What is required » Leave out pictures; repeat exactly the lines from the "brown trapezoid: (397, 208)" line through the last of the data below.

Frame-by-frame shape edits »
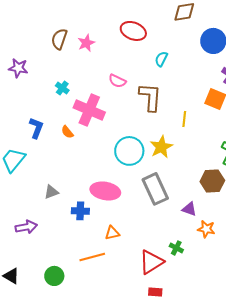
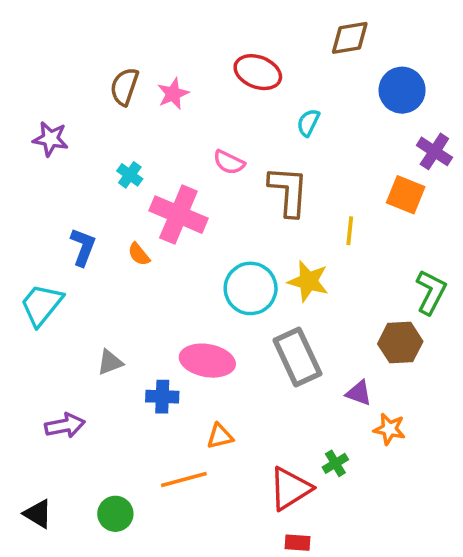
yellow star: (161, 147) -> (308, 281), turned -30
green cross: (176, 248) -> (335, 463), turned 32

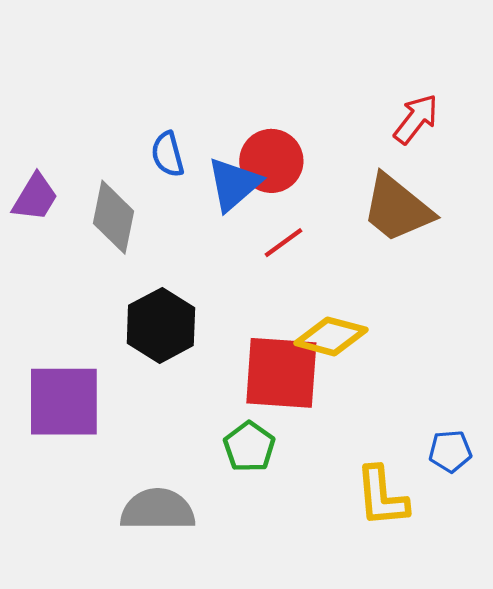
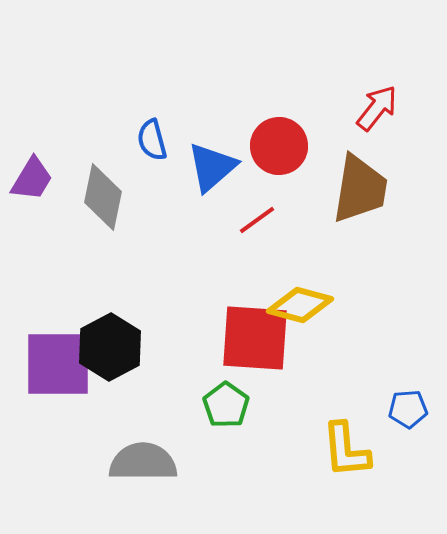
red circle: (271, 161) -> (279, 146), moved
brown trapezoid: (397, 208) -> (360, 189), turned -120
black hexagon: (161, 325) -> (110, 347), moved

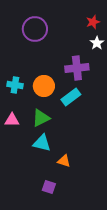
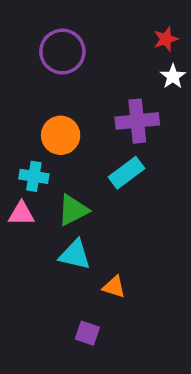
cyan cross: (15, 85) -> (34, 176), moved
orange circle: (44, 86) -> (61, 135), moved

Answer to the exercise »
brown trapezoid: (397, 208) -> (360, 189), turned -120
black hexagon: (161, 325) -> (110, 347), moved

cyan cross: (15, 85) -> (34, 176), moved
orange circle: (44, 86) -> (61, 135), moved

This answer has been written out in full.